(Source records)
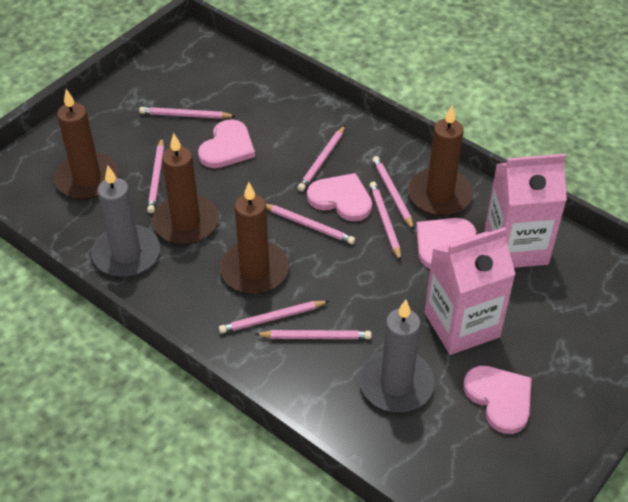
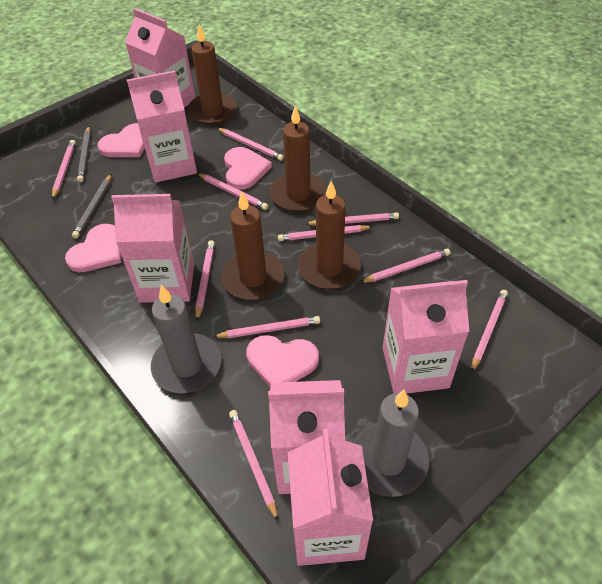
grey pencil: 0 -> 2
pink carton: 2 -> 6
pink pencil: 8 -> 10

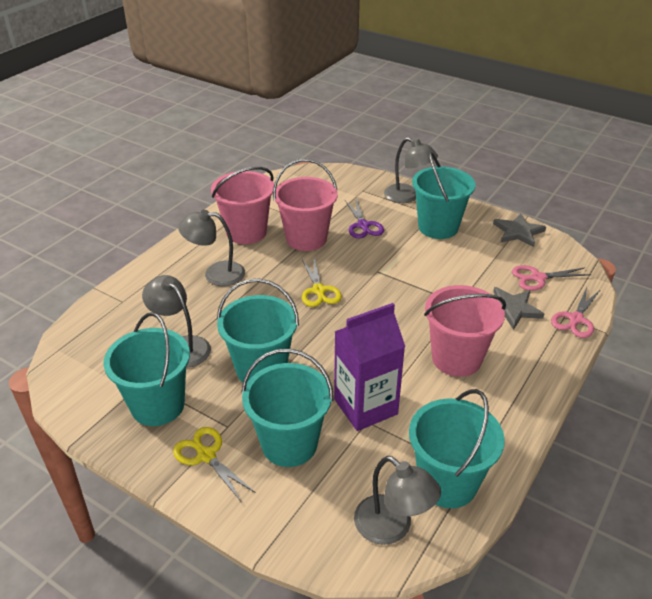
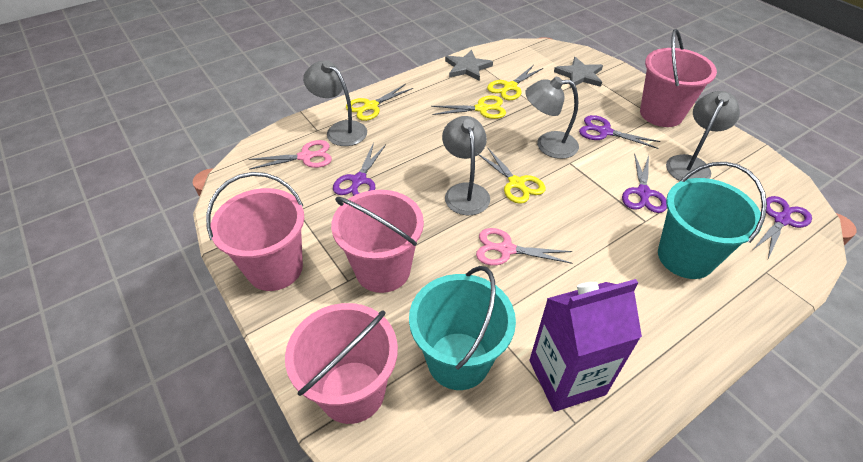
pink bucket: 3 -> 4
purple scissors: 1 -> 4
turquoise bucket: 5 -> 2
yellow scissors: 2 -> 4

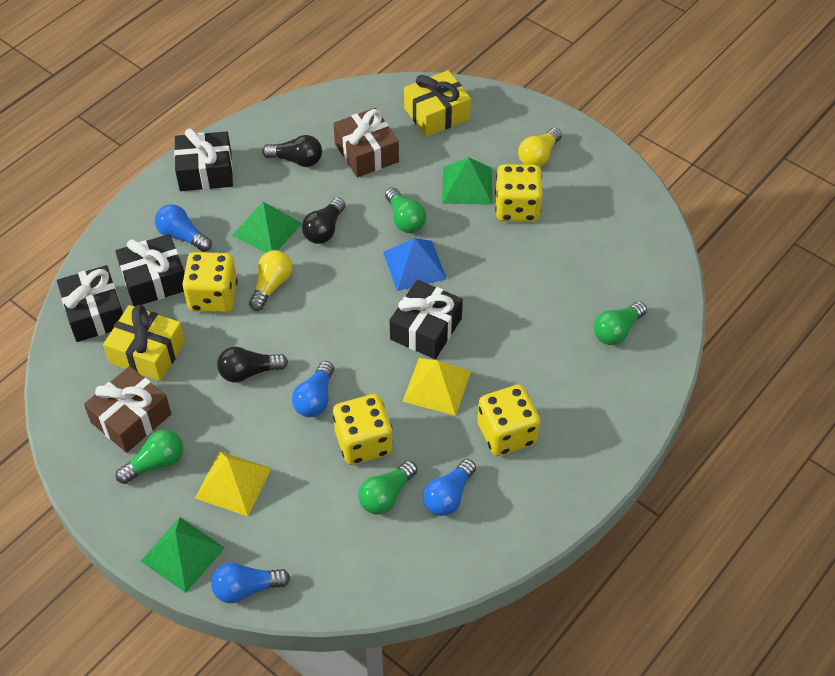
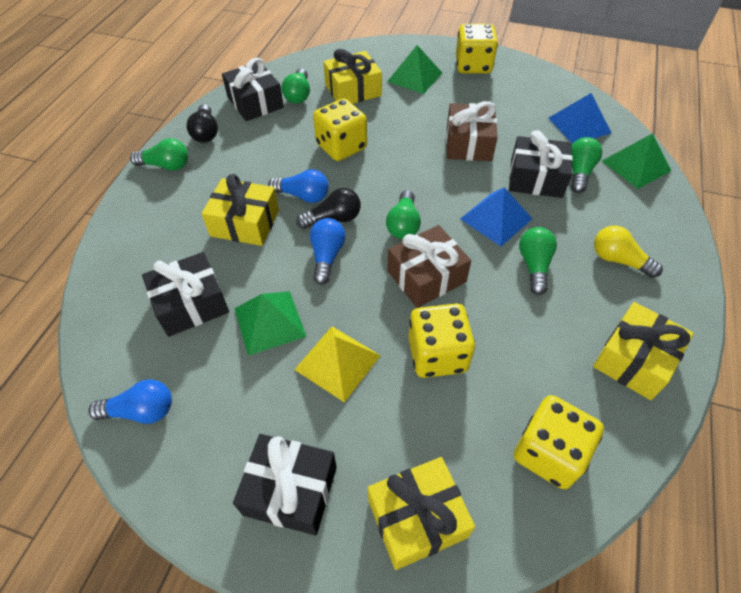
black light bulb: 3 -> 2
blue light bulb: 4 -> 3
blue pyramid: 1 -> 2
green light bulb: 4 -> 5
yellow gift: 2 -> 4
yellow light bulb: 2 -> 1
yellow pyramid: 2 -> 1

* * *

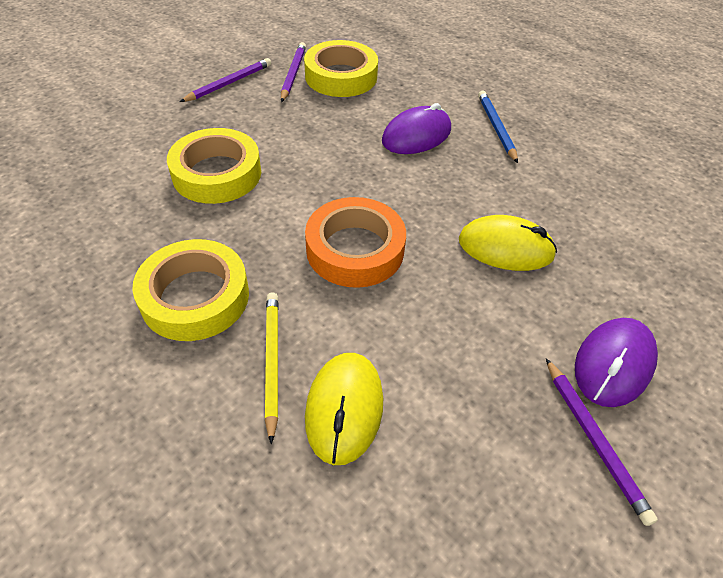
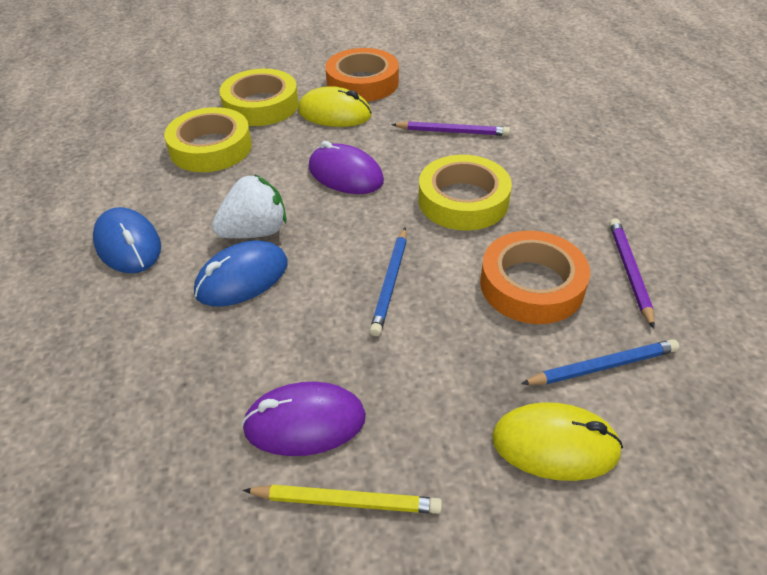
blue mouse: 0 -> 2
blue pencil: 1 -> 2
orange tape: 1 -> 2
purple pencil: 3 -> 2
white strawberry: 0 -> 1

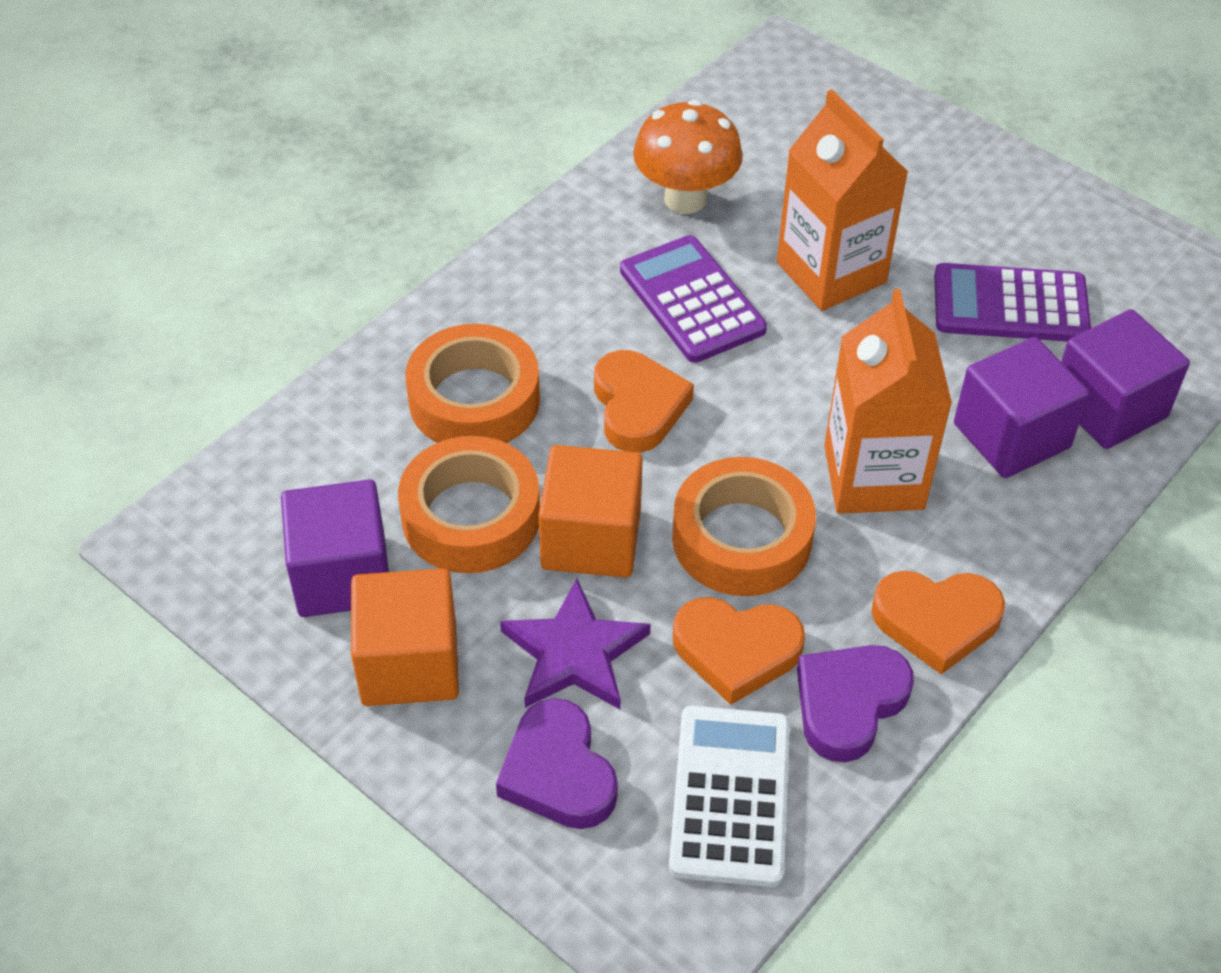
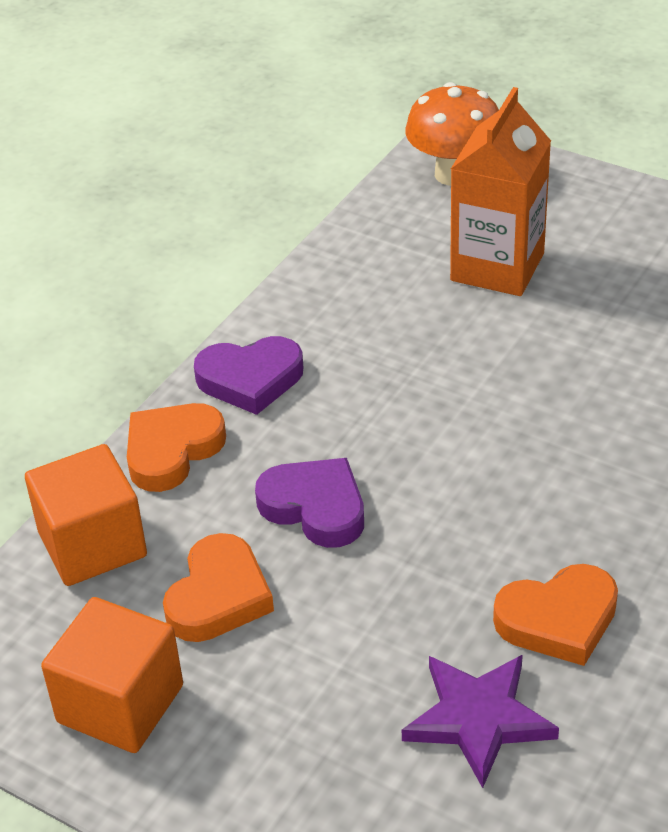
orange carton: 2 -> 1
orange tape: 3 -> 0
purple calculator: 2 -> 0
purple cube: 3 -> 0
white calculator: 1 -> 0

▸ **Work instructions**
Working from the data above, repeat exactly, and only, the lines that begin at the line containing "white strawberry: 0 -> 1" and stop after the line containing "white calculator: 1 -> 0"; pictures are not copied.

▸ **Solution to this problem**
white strawberry: 0 -> 1

orange carton: 2 -> 1
orange tape: 3 -> 0
purple calculator: 2 -> 0
purple cube: 3 -> 0
white calculator: 1 -> 0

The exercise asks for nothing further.